Excerpts from a dataset:
◇ ◇ ◇ ◇ ◇ ◇ ◇

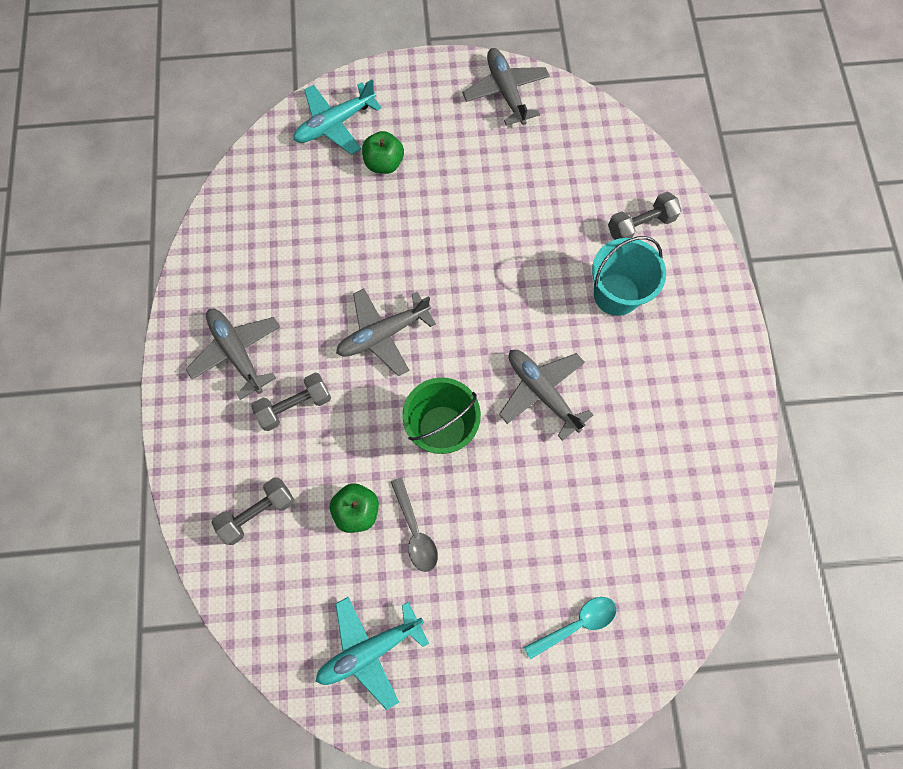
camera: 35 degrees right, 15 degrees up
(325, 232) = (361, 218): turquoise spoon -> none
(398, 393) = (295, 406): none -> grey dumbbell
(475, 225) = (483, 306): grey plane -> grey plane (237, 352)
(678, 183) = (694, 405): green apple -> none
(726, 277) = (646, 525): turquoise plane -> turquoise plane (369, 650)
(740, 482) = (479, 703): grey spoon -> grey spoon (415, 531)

◇ ◇ ◇ ◇ ◇ ◇ ◇

● Task to carry out: Which of the lines above include the word "grey"? List those lines.

● Finished exercise:
(398, 393) = (295, 406): none -> grey dumbbell
(475, 225) = (483, 306): grey plane -> grey plane (237, 352)
(740, 482) = (479, 703): grey spoon -> grey spoon (415, 531)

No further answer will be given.